Data section:

+++

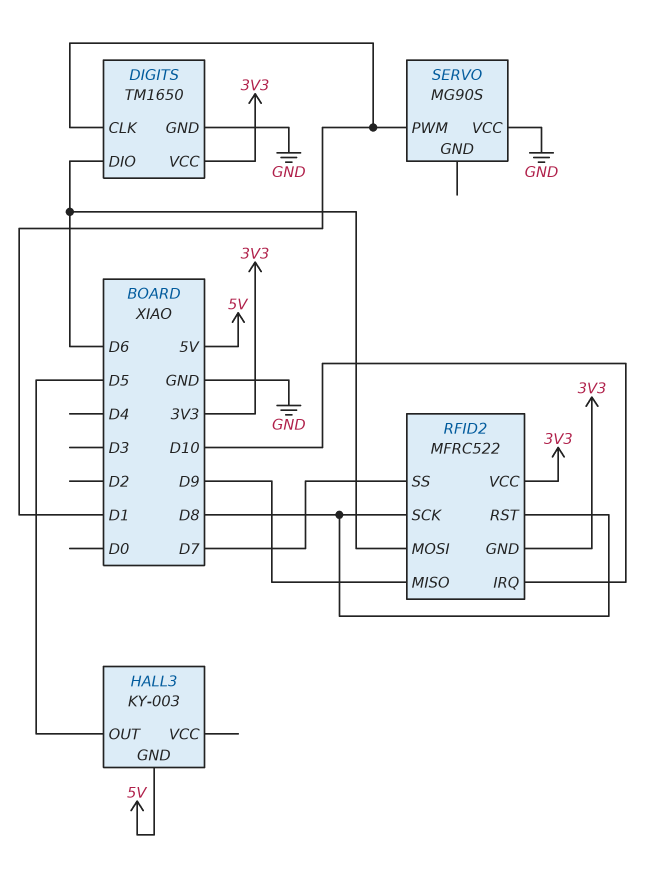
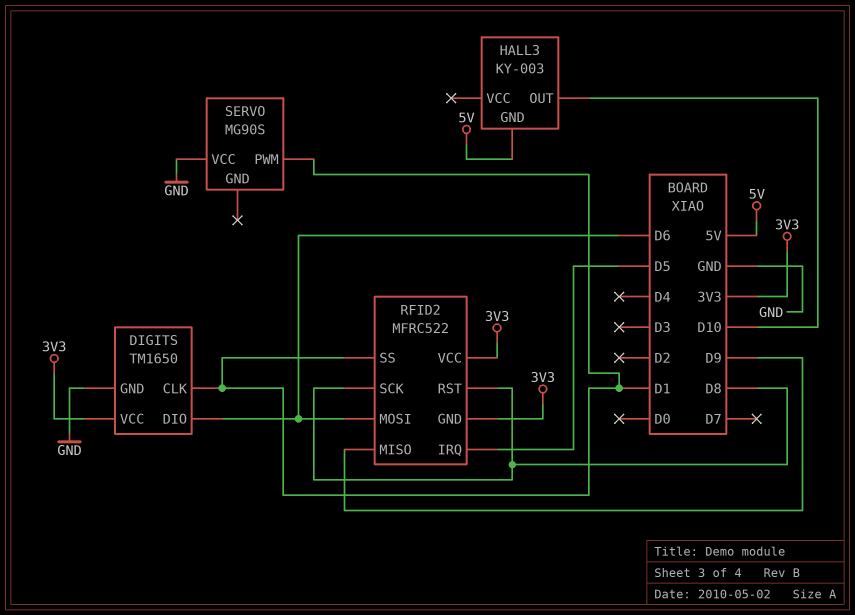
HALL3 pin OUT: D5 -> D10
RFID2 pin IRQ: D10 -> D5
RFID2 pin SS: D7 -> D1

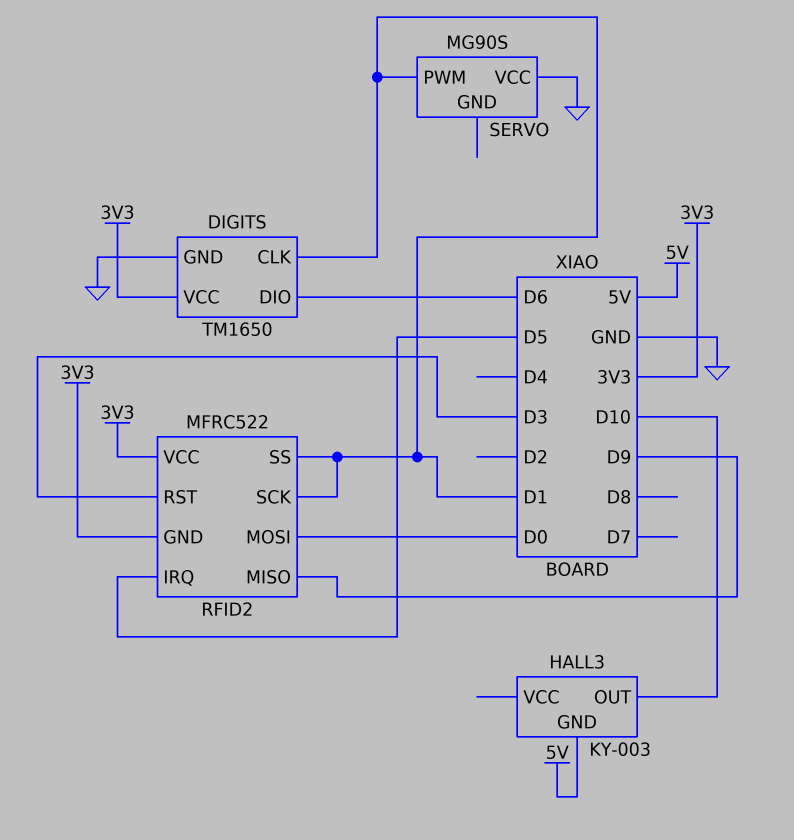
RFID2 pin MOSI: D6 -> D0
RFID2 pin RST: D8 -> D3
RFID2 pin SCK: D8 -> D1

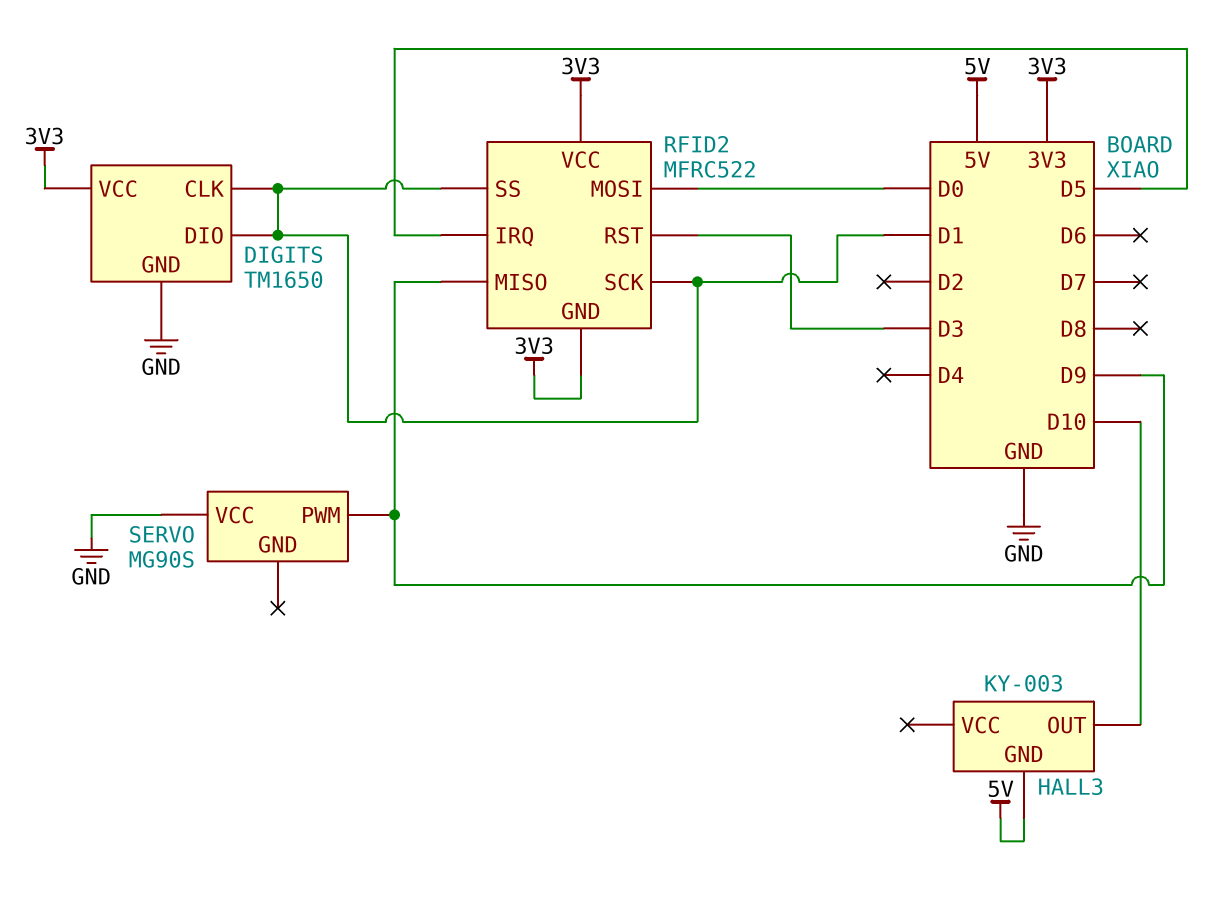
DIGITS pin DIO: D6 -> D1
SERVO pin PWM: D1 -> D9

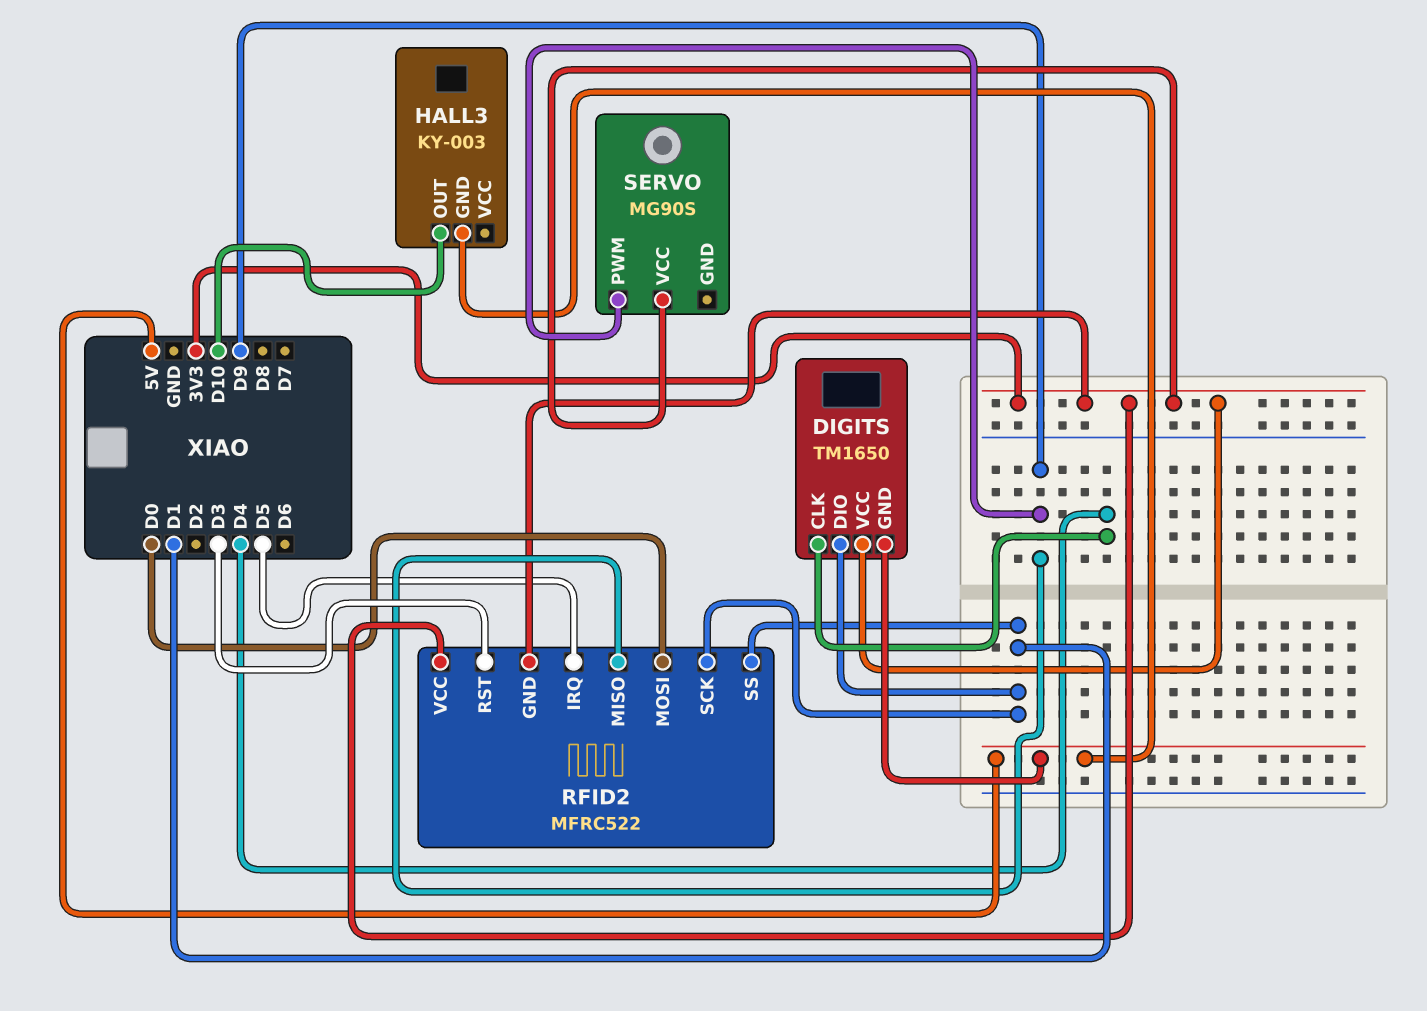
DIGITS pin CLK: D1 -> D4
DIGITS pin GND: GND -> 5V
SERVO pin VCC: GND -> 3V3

+++

What the task asks: The entries above are to be retyped exactly, with each picture left out.

Your solution:
HALL3 pin OUT: D5 -> D10
RFID2 pin IRQ: D10 -> D5
RFID2 pin SS: D7 -> D1

RFID2 pin MOSI: D6 -> D0
RFID2 pin RST: D8 -> D3
RFID2 pin SCK: D8 -> D1

DIGITS pin DIO: D6 -> D1
SERVO pin PWM: D1 -> D9

DIGITS pin CLK: D1 -> D4
DIGITS pin GND: GND -> 5V
SERVO pin VCC: GND -> 3V3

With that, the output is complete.